> SUPPLIED MATERIAL:
* * * * *
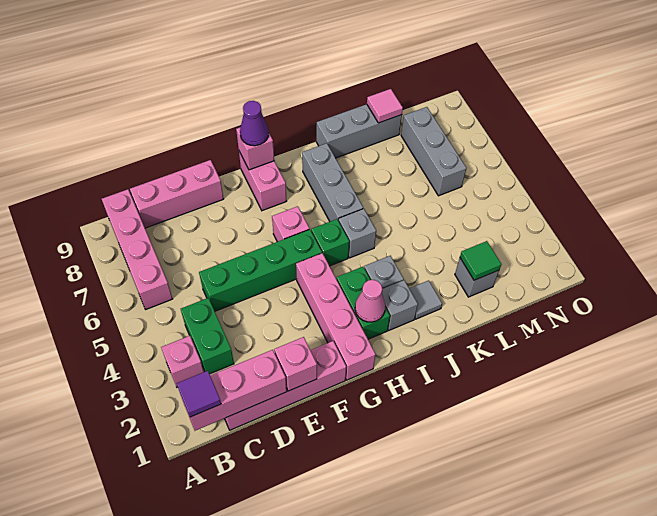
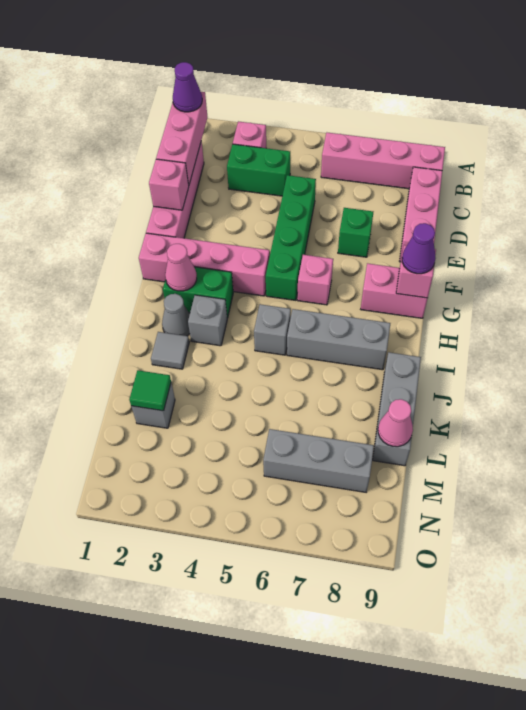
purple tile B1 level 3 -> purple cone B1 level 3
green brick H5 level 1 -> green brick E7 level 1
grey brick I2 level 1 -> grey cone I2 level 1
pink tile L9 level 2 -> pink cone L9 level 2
* * * * *
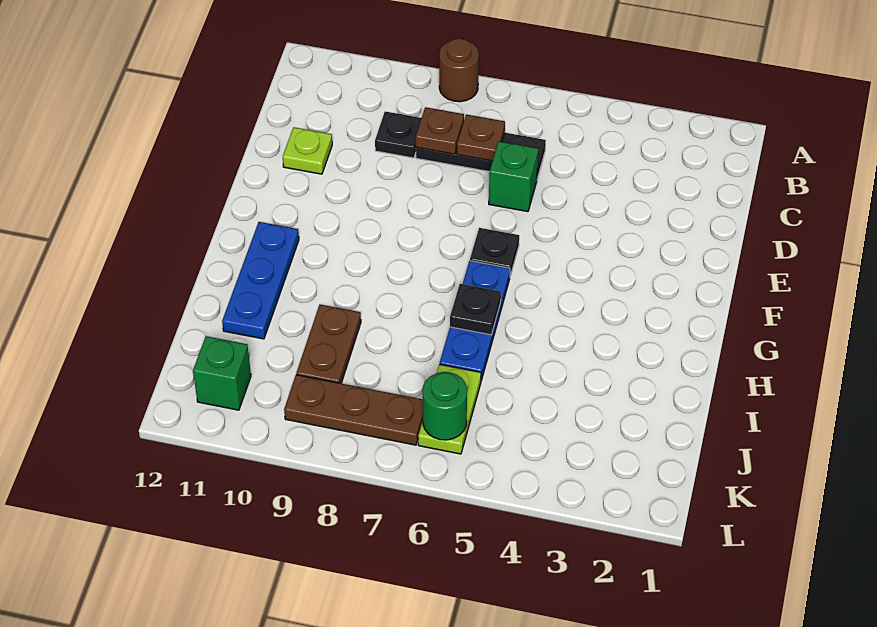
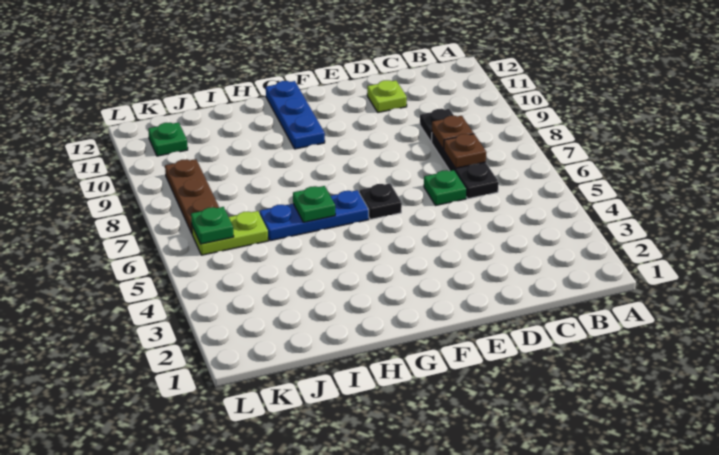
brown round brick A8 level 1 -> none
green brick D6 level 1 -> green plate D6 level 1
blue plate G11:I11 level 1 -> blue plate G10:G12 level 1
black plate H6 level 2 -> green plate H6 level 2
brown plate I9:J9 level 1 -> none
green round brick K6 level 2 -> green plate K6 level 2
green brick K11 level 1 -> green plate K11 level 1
* * * * *
Beginning with the line containing "purple tile B1" in the material above, copy every line exactly until you have copied the line containing "pink tile L9 level 2 -> pink cone L9 level 2".

> RESULT OF THIS EXERCISE:
purple tile B1 level 3 -> purple cone B1 level 3
green brick H5 level 1 -> green brick E7 level 1
grey brick I2 level 1 -> grey cone I2 level 1
pink tile L9 level 2 -> pink cone L9 level 2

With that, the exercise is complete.